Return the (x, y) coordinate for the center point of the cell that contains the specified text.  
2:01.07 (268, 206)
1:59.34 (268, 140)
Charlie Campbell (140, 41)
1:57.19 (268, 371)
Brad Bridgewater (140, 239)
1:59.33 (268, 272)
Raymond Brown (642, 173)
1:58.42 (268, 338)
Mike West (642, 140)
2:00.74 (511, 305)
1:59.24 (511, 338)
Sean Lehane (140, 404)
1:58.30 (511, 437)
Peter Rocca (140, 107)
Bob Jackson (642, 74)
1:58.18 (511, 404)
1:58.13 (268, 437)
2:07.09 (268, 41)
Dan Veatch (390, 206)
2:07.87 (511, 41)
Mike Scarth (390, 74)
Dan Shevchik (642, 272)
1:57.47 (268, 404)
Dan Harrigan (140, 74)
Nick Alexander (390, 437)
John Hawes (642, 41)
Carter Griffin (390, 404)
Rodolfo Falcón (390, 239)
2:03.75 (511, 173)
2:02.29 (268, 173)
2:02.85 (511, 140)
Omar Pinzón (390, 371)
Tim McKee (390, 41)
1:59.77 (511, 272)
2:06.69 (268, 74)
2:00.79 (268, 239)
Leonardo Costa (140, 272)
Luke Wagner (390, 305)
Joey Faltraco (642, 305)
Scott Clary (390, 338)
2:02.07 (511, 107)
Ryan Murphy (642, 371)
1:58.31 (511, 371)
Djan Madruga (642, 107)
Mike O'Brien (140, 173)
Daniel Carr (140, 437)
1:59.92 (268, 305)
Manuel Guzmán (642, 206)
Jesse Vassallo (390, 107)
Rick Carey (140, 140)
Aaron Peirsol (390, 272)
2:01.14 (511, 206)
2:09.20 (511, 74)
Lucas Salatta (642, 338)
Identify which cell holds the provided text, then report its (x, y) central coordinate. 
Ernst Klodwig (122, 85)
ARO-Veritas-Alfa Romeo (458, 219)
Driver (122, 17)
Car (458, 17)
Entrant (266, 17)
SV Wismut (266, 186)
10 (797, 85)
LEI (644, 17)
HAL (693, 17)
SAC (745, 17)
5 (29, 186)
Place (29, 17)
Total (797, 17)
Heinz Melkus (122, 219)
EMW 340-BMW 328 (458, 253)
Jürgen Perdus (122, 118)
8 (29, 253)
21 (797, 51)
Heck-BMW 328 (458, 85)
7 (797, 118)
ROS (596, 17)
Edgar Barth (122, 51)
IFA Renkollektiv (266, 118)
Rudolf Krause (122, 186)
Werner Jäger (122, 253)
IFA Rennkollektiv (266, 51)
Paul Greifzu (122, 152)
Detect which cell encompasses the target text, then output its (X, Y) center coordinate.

- WHAT YOU NEED TO DO
Format every line of the rows above as a JSON list of strings, with one string for each line and no blank lines.

- SOLUTION TO THIS TASK
[
  "Return the (x, y) coordinate for the center point of the cell that contains the specified text.  ",
  "2:01.07 (268, 206)",
  "1:59.34 (268, 140)",
  "Charlie Campbell (140, 41)",
  "1:57.19 (268, 371)",
  "Brad Bridgewater (140, 239)",
  "1:59.33 (268, 272)",
  "Raymond Brown (642, 173)",
  "1:58.42 (268, 338)",
  "Mike West (642, 140)",
  "2:00.74 (511, 305)",
  "1:59.24 (511, 338)",
  "Sean Lehane (140, 404)",
  "1:58.30 (511, 437)",
  "Peter Rocca (140, 107)",
  "Bob Jackson (642, 74)",
  "1:58.18 (511, 404)",
  "1:58.13 (268, 437)",
  "2:07.09 (268, 41)",
  "Dan Veatch (390, 206)",
  "2:07.87 (511, 41)",
  "Mike Scarth (390, 74)",
  "Dan Shevchik (642, 272)",
  "1:57.47 (268, 404)",
  "Dan Harrigan (140, 74)",
  "Nick Alexander (390, 437)",
  "John Hawes (642, 41)",
  "Carter Griffin (390, 404)",
  "Rodolfo Falcón (390, 239)",
  "2:03.75 (511, 173)",
  "2:02.29 (268, 173)",
  "2:02.85 (511, 140)",
  "Omar Pinzón (390, 371)",
  "Tim McKee (390, 41)",
  "1:59.77 (511, 272)",
  "2:06.69 (268, 74)",
  "2:00.79 (268, 239)",
  "Leonardo Costa (140, 272)",
  "Luke Wagner (390, 305)",
  "Joey Faltraco (642, 305)",
  "Scott Clary (390, 338)",
  "2:02.07 (511, 107)",
  "Ryan Murphy (642, 371)",
  "1:58.31 (511, 371)",
  "Djan Madruga (642, 107)",
  "Mike O'Brien (140, 173)",
  "Daniel Carr (140, 437)",
  "1:59.92 (268, 305)",
  "Manuel Guzmán (642, 206)",
  "Jesse Vassallo (390, 107)",
  "Rick Carey (140, 140)",
  "Aaron Peirsol (390, 272)",
  "2:01.14 (511, 206)",
  "2:09.20 (511, 74)",
  "Lucas Salatta (642, 338)",
  "Identify which cell holds the provided text, then report its (x, y) central coordinate. ",
  "Ernst Klodwig (122, 85)",
  "ARO-Veritas-Alfa Romeo (458, 219)",
  "Driver (122, 17)",
  "Car (458, 17)",
  "Entrant (266, 17)",
  "SV Wismut (266, 186)",
  "10 (797, 85)",
  "LEI (644, 17)",
  "HAL (693, 17)",
  "SAC (745, 17)",
  "5 (29, 186)",
  "Place (29, 17)",
  "Total (797, 17)",
  "Heinz Melkus (122, 219)",
  "EMW 340-BMW 328 (458, 253)",
  "Jürgen Perdus (122, 118)",
  "8 (29, 253)",
  "21 (797, 51)",
  "Heck-BMW 328 (458, 85)",
  "7 (797, 118)",
  "ROS (596, 17)",
  "Edgar Barth (122, 51)",
  "IFA Renkollektiv (266, 118)",
  "Rudolf Krause (122, 186)",
  "Werner Jäger (122, 253)",
  "IFA Rennkollektiv (266, 51)",
  "Paul Greifzu (122, 152)",
  "Detect which cell encompasses the target text, then output its (X, Y) center coordinate."
]